[Saved entries]

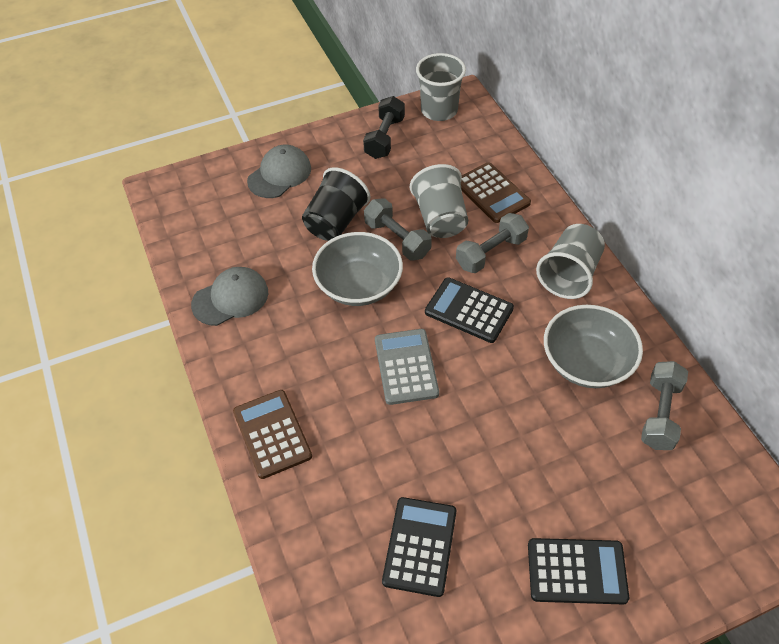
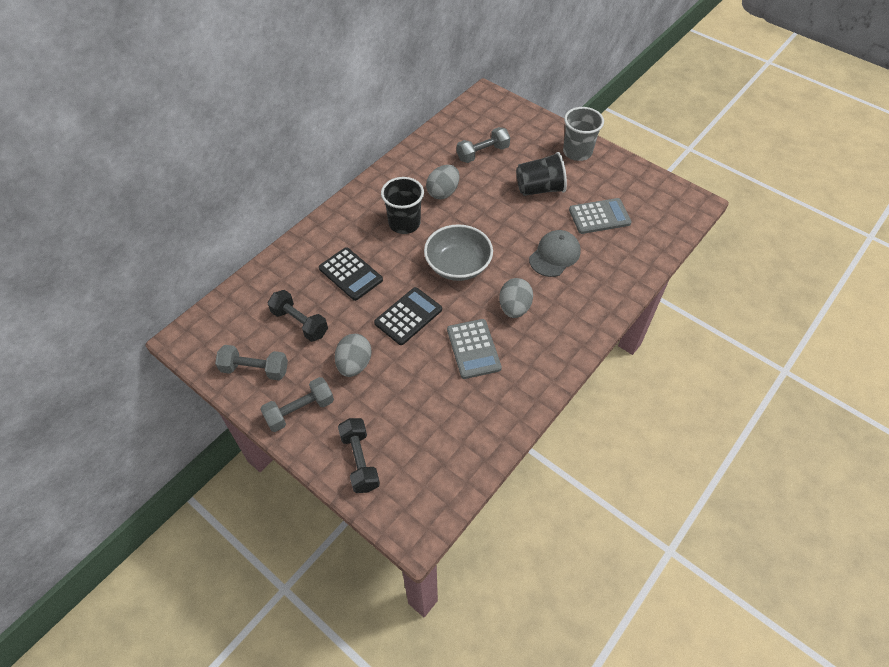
black calculator: [382,497,456,597] [425,277,514,343] [528,538,629,604] = 3 -> [319,247,383,301] [374,287,442,345] = 2
black cup: [302,167,370,241] = 1 -> [381,177,424,234] [516,152,567,196] = 2
black dumbbell: [363,96,405,159] = 1 -> [267,290,328,342] [338,418,380,493] = 2
brown calculator: [233,390,312,479] [461,162,531,223] = 2 -> none = 0
grey bowl: [312,232,403,306] [544,305,643,388] = 2 -> [424,224,493,281] = 1
grey calculator: [375,329,439,405] = 1 -> [447,319,502,379] [569,198,632,234] = 2
grey cap: [191,267,268,326] [247,145,311,198] = 2 -> [529,230,581,277] = 1
grey cup: [410,164,468,238] [416,53,466,121] [536,224,605,299] = 3 -> [563,107,604,161] = 1
grey egg: none = 0 -> [335,334,371,377] [426,165,460,199] [499,278,533,318] = 3

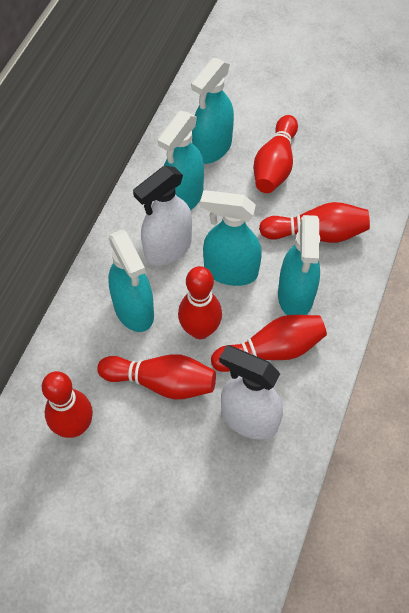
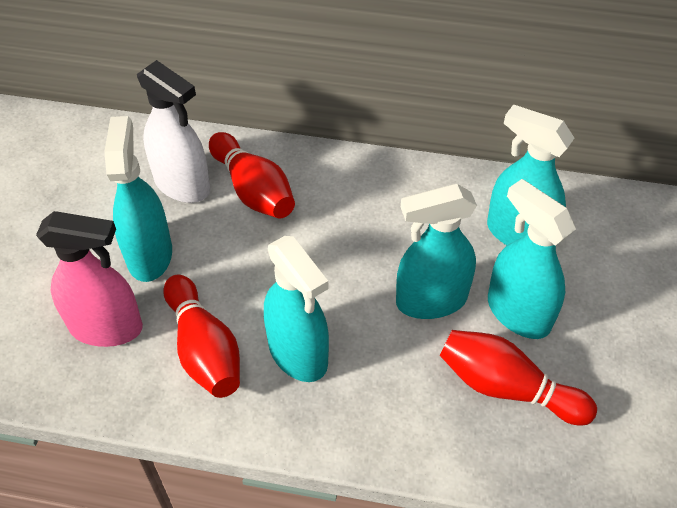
pink spray bottle: none = 0 -> [36,211,143,347] = 1
red bowling pin: [42,371,93,438] [97,354,216,400] [178,266,222,339] [211,315,327,372] [253,115,298,193] [259,202,370,243] = 6 -> [164,275,240,398] [209,132,295,218] [440,330,597,425] = 3
white spray bottle: [133,166,192,266] [219,345,283,440] = 2 -> [137,60,210,203] = 1

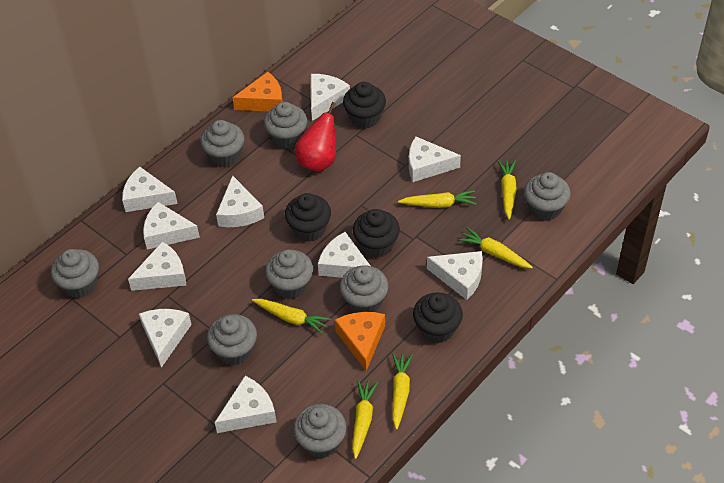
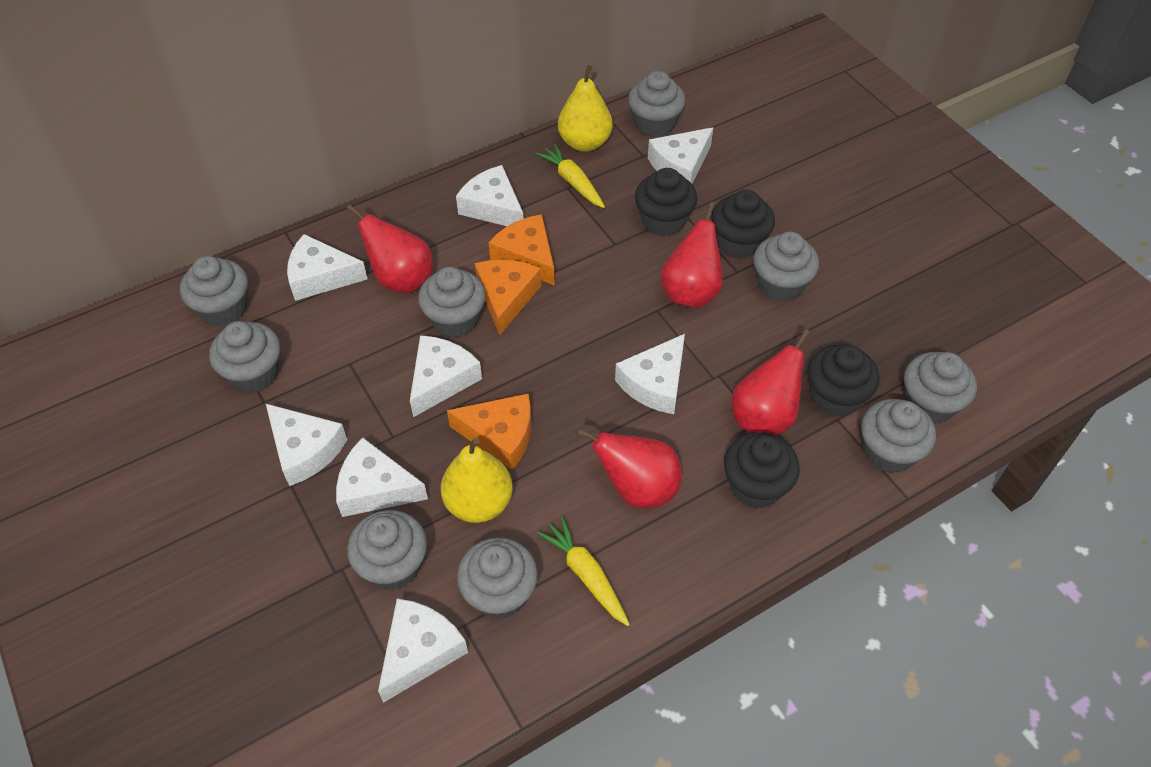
grey cupcake: [51,249,99,298] [201,120,244,167] [207,314,257,365] [264,102,307,149] [265,249,313,299] [294,404,346,458] [340,266,388,313] [524,172,571,221] = 8 -> [180,256,248,327] [209,321,280,393] [347,510,427,590] [418,267,486,338] [457,537,538,619] [628,71,686,137] [753,232,819,302] [861,399,936,474] [904,352,977,424] = 9
orange cheese: [232,72,283,112] [335,312,385,371] = 2 -> [447,394,531,470] [475,260,541,335] [489,214,555,286] = 3
red pear: [295,102,336,172] = 1 -> [347,204,433,293] [577,429,682,508] [661,202,723,308] [732,329,810,436] = 4
white cheese: [122,167,178,212] [128,242,186,291] [139,309,192,368] [143,202,200,249] [214,376,277,433] [216,175,264,227] [311,74,350,121] [318,232,370,278] [409,137,461,182] [427,251,483,300] = 10 -> [265,403,347,486] [287,234,368,301] [336,437,428,517] [378,598,468,703] [410,335,482,417] [456,165,523,226] [615,334,685,414] [648,127,714,184] = 8
yellow carrot: [252,299,331,334] [352,380,378,459] [392,353,413,430] [398,190,477,208] [458,227,533,268] [498,160,517,220] = 6 -> [536,144,605,208] [537,517,630,626] = 2
yellow pear: none = 0 -> [441,438,513,523] [558,65,613,151] = 2

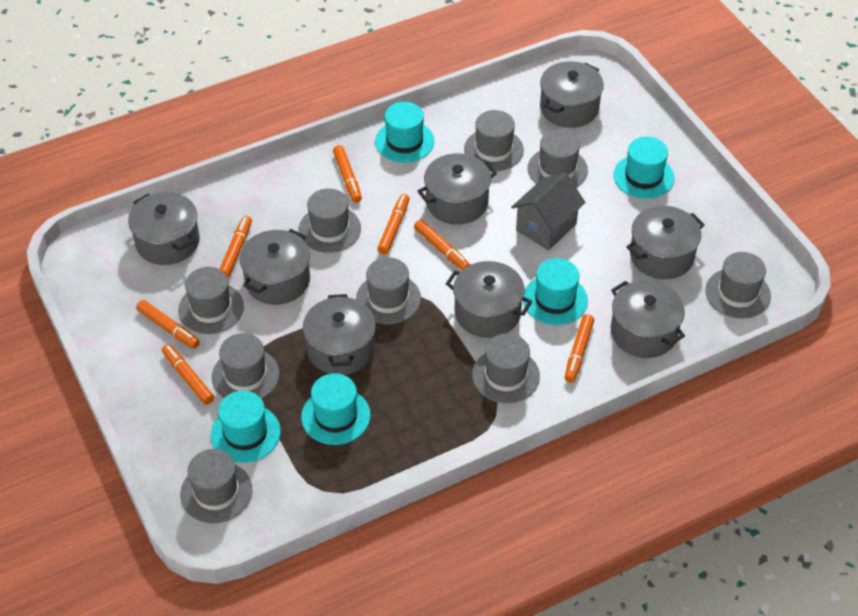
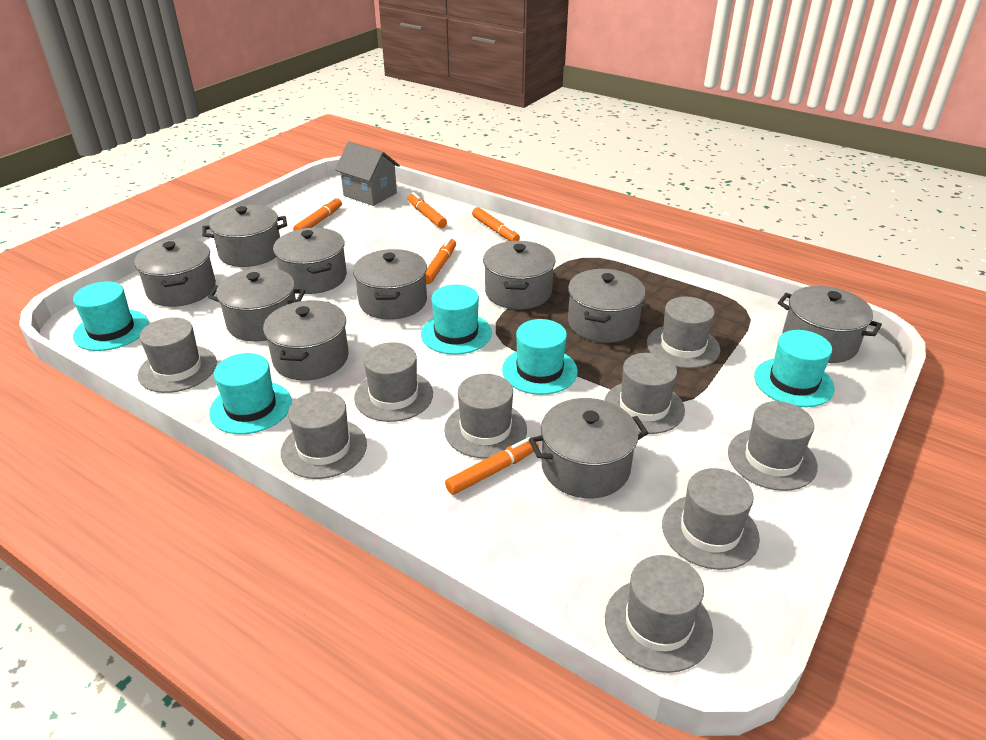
grey pot: [128,192,200,265] [239,229,310,305] [303,294,376,375] [418,153,497,224] [446,261,532,338] [540,61,604,128] [611,280,685,358] [626,206,705,279] = 8 -> [134,238,216,307] [202,205,287,267] [208,268,306,342] [263,300,349,380] [273,228,347,294] [353,249,427,320] [483,241,556,309] [529,398,648,498] [568,269,645,343] [778,286,882,363] = 10
orange marker: [136,300,200,349] [162,344,214,405] [220,216,252,278] [333,145,362,203] [377,194,410,254] [414,219,470,270] [565,314,594,382] = 7 -> [293,197,342,231] [408,192,447,228] [426,238,456,284] [445,437,539,495] [472,207,520,241] = 5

Exercise objective: The expected answer is an exact copy of the lines above, beginning at the line with "grey calculator: [375,329,439,405]" and ending at the line with "grey cup: [410,164,468,238]", with both ends in.

Answer to this task:
grey calculator: [375,329,439,405] = 1 -> [447,319,502,379] [569,198,632,234] = 2
grey cap: [191,267,268,326] [247,145,311,198] = 2 -> [529,230,581,277] = 1
grey cup: [410,164,468,238] [416,53,466,121] [536,224,605,299] = 3 -> [563,107,604,161] = 1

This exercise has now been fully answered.